[Extracted data entries]
* * *

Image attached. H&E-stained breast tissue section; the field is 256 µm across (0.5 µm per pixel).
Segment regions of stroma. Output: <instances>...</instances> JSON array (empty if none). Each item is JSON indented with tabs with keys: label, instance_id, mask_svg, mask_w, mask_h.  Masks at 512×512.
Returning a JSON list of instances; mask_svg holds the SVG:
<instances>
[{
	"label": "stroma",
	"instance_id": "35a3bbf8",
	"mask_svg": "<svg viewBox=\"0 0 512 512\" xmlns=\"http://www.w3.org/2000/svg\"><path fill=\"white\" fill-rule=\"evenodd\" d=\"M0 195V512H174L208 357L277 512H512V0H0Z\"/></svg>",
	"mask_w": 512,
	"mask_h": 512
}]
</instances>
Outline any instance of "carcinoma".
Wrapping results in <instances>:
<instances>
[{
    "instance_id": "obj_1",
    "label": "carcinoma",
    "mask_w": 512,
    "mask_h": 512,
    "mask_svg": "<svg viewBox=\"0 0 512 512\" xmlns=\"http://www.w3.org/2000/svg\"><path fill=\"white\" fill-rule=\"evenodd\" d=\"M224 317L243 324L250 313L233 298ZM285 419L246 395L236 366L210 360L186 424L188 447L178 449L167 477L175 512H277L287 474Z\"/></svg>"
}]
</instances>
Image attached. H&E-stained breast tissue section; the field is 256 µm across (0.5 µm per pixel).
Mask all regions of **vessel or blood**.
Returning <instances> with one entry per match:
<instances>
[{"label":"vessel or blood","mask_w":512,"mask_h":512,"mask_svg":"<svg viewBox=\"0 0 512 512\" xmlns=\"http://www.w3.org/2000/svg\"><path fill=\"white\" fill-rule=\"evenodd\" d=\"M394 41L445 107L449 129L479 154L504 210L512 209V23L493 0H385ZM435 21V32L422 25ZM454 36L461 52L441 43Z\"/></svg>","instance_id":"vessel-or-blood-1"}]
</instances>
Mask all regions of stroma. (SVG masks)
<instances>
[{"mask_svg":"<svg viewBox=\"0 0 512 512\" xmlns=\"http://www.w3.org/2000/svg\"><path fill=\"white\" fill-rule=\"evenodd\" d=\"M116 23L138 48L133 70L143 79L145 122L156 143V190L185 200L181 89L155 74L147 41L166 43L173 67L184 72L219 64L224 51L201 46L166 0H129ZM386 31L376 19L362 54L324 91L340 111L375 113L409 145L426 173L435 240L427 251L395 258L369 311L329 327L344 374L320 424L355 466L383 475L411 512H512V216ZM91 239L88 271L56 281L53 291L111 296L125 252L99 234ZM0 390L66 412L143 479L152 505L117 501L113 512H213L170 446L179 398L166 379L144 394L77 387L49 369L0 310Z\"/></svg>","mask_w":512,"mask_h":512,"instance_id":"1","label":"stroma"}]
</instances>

* * *

**The task:**
Write out every line of the records exactly.

**Worked answer:**
Image attached. H&E-stained breast tissue section; the field is 256 µm across (0.5 µm per pixel).
Segment regions of stroma. Output: <instances>...</instances> JSON array (empty if none). Each item is JSON indented with tabs with keys: label, instance_id, mask_svg, mask_w, mask_h.  Masks at 512×512.
Returning a JSON list of instances; mask_svg holds the SVG:
<instances>
[{
	"label": "stroma",
	"instance_id": "35a3bbf8",
	"mask_svg": "<svg viewBox=\"0 0 512 512\" xmlns=\"http://www.w3.org/2000/svg\"><path fill=\"white\" fill-rule=\"evenodd\" d=\"M0 195V512H174L208 357L277 512H512V0H0Z\"/></svg>",
	"mask_w": 512,
	"mask_h": 512
}]
</instances>
Outline any instance of "carcinoma".
Wrapping results in <instances>:
<instances>
[{
    "instance_id": "obj_1",
    "label": "carcinoma",
    "mask_w": 512,
    "mask_h": 512,
    "mask_svg": "<svg viewBox=\"0 0 512 512\" xmlns=\"http://www.w3.org/2000/svg\"><path fill=\"white\" fill-rule=\"evenodd\" d=\"M224 317L243 324L250 313L233 298ZM285 419L246 395L236 366L210 360L186 424L188 447L178 449L167 477L175 512H277L287 474Z\"/></svg>"
}]
</instances>
Image attached. H&E-stained breast tissue section; the field is 256 µm across (0.5 µm per pixel).
Mask all regions of **vessel or blood**.
Returning <instances> with one entry per match:
<instances>
[{"label":"vessel or blood","mask_w":512,"mask_h":512,"mask_svg":"<svg viewBox=\"0 0 512 512\" xmlns=\"http://www.w3.org/2000/svg\"><path fill=\"white\" fill-rule=\"evenodd\" d=\"M394 41L445 107L449 129L479 154L504 210L512 209V23L493 0H385ZM435 21V32L422 25ZM454 36L461 52L441 43Z\"/></svg>","instance_id":"vessel-or-blood-1"}]
</instances>
Mask all regions of stroma. (SVG masks)
<instances>
[{"mask_svg":"<svg viewBox=\"0 0 512 512\" xmlns=\"http://www.w3.org/2000/svg\"><path fill=\"white\" fill-rule=\"evenodd\" d=\"M116 23L138 48L133 70L143 79L145 122L156 143V190L185 200L181 89L155 74L147 41L166 43L173 67L184 72L219 64L224 51L201 46L166 0H129ZM386 31L376 19L362 54L324 91L340 111L375 113L409 145L426 173L435 240L427 251L395 258L369 311L329 327L344 374L320 424L355 466L383 475L411 512H512V216ZM91 239L88 271L56 281L53 291L111 296L125 252L99 234ZM0 390L66 412L143 479L152 505L117 501L113 512H213L170 446L179 398L166 379L144 394L77 387L49 369L0 310Z\"/></svg>","mask_w":512,"mask_h":512,"instance_id":"1","label":"stroma"}]
</instances>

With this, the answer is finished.